### ABOUT THIS EXERCISE
Of the entries below, return exactly those lines that fall between the one containing "C1: 3.3uF (plus" and the one containing "U4 pin OUT: VLOAD -> SENS", the two end lines included.

(Collected data)
=== Begin Enclosure ===
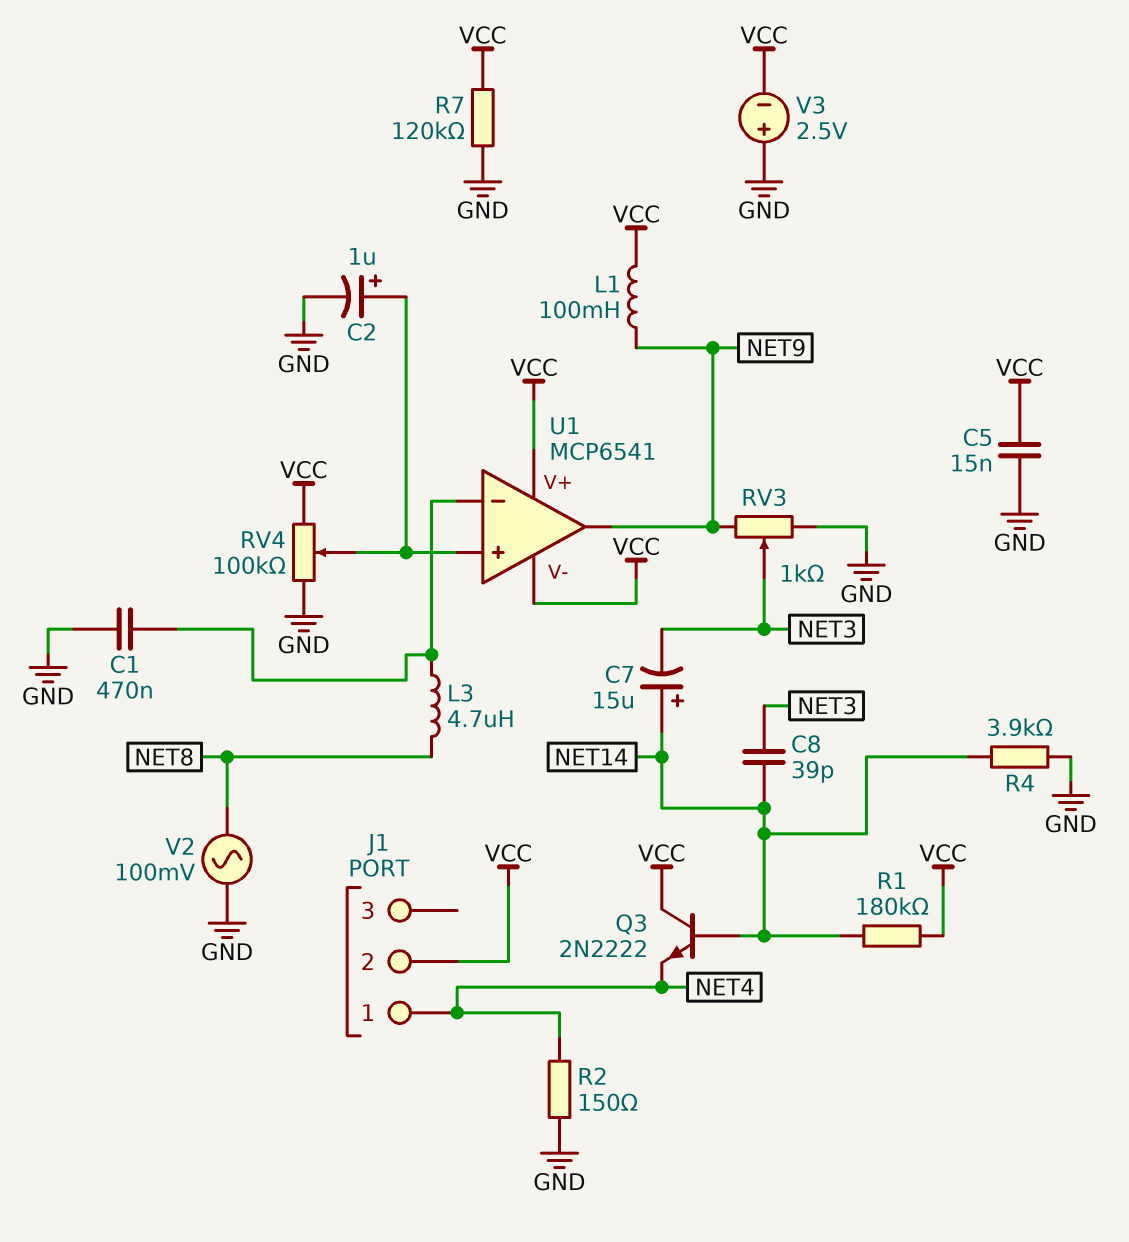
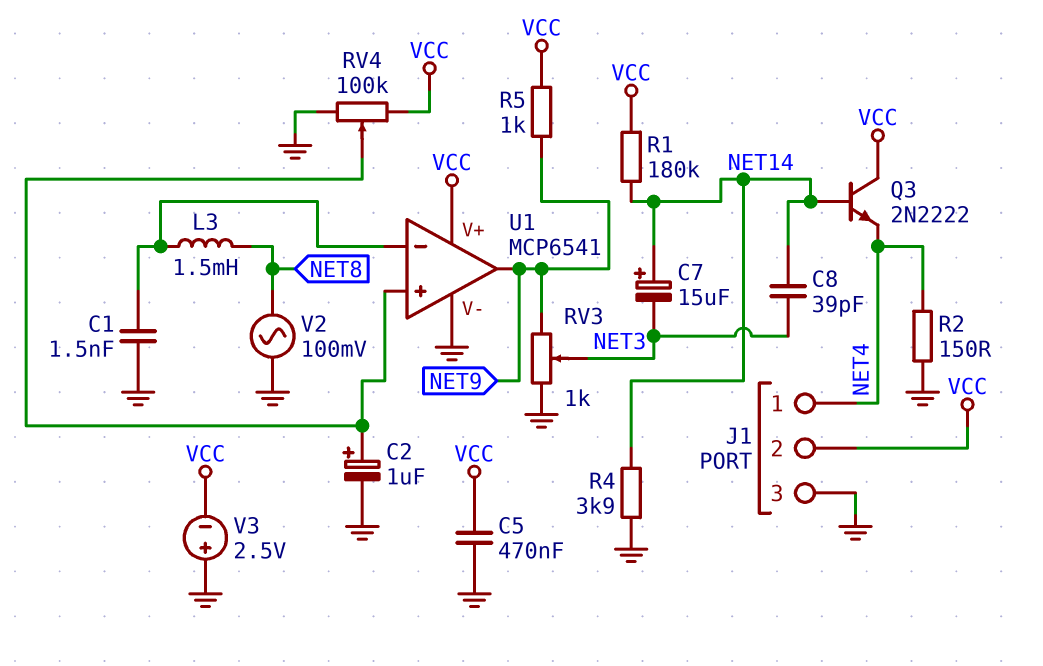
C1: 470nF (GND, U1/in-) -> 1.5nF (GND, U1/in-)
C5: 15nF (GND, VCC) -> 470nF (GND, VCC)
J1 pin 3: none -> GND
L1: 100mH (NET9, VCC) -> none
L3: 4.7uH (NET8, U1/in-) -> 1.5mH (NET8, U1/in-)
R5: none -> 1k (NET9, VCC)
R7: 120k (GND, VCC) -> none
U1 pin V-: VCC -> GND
=== End Enclosure ===
=== Begin Enclosure ===
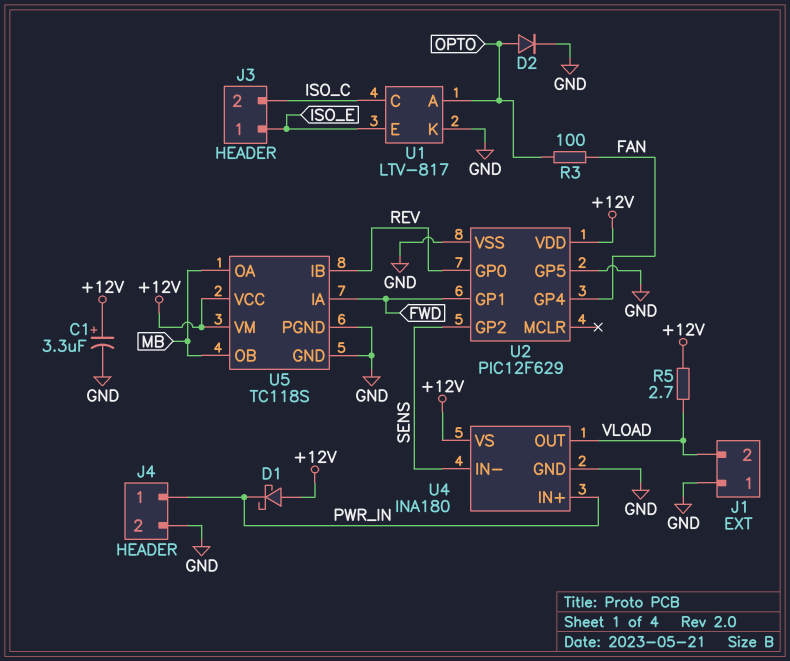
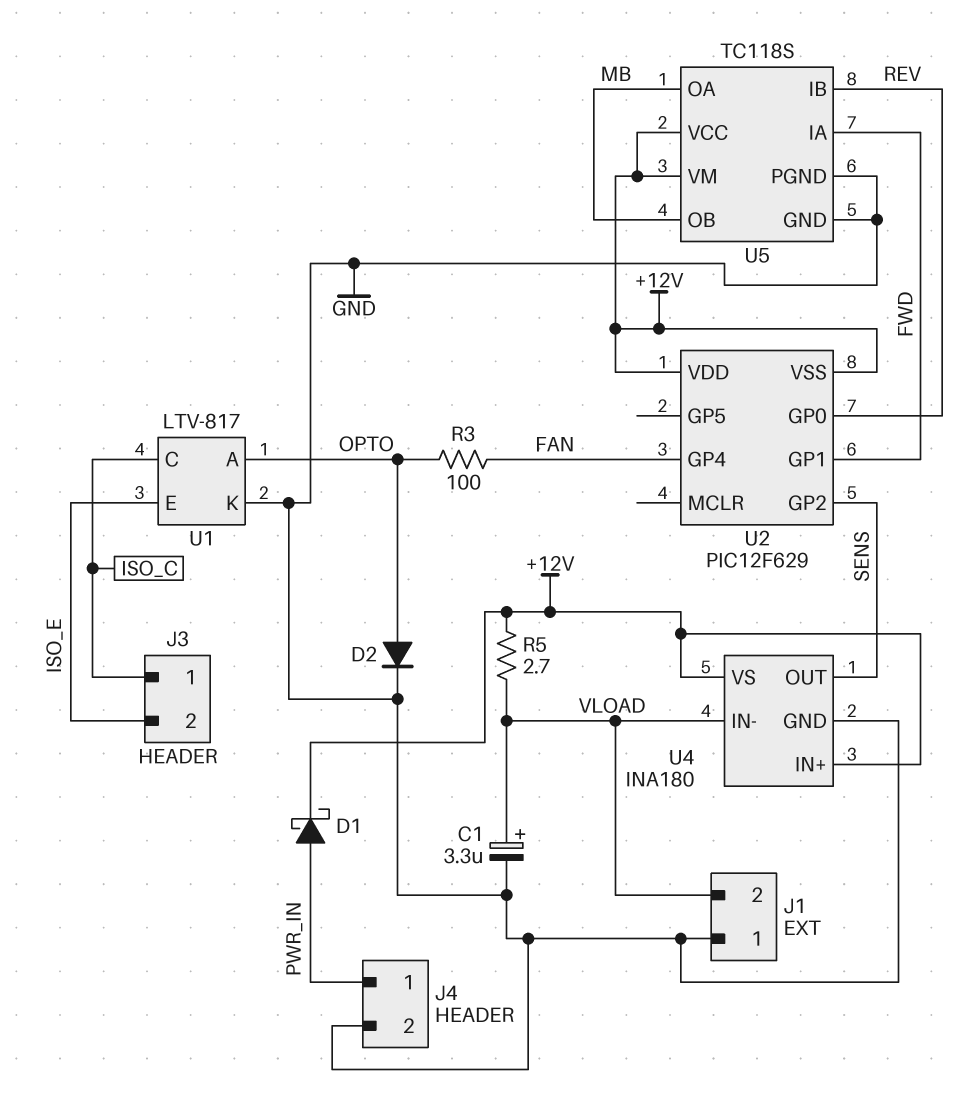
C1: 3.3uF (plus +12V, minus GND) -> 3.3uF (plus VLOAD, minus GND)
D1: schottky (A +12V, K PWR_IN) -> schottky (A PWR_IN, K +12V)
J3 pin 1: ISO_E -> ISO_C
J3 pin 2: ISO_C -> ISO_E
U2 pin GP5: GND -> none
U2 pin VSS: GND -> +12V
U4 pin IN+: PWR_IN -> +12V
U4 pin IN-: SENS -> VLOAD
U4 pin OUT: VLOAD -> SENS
=== End Enclosure ===
### RESPONSE TO THE TASK
C1: 3.3uF (plus +12V, minus GND) -> 3.3uF (plus VLOAD, minus GND)
D1: schottky (A +12V, K PWR_IN) -> schottky (A PWR_IN, K +12V)
J3 pin 1: ISO_E -> ISO_C
J3 pin 2: ISO_C -> ISO_E
U2 pin GP5: GND -> none
U2 pin VSS: GND -> +12V
U4 pin IN+: PWR_IN -> +12V
U4 pin IN-: SENS -> VLOAD
U4 pin OUT: VLOAD -> SENS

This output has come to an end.